Stored data:
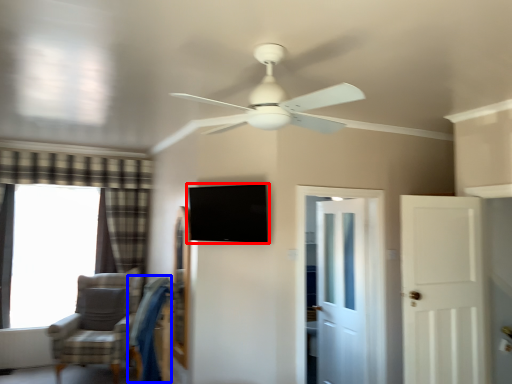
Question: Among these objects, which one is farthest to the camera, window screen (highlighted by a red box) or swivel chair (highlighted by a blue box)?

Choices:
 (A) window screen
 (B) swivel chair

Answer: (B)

> _Task description_: Copy every line of the material above word for word, but leave the picture out of your answer.

> _Solution below_:
Question: Among these objects, which one is farthest to the camera, window screen (highlighted by a red box) or swivel chair (highlighted by a blue box)?

Choices:
 (A) window screen
 (B) swivel chair

Answer: (B)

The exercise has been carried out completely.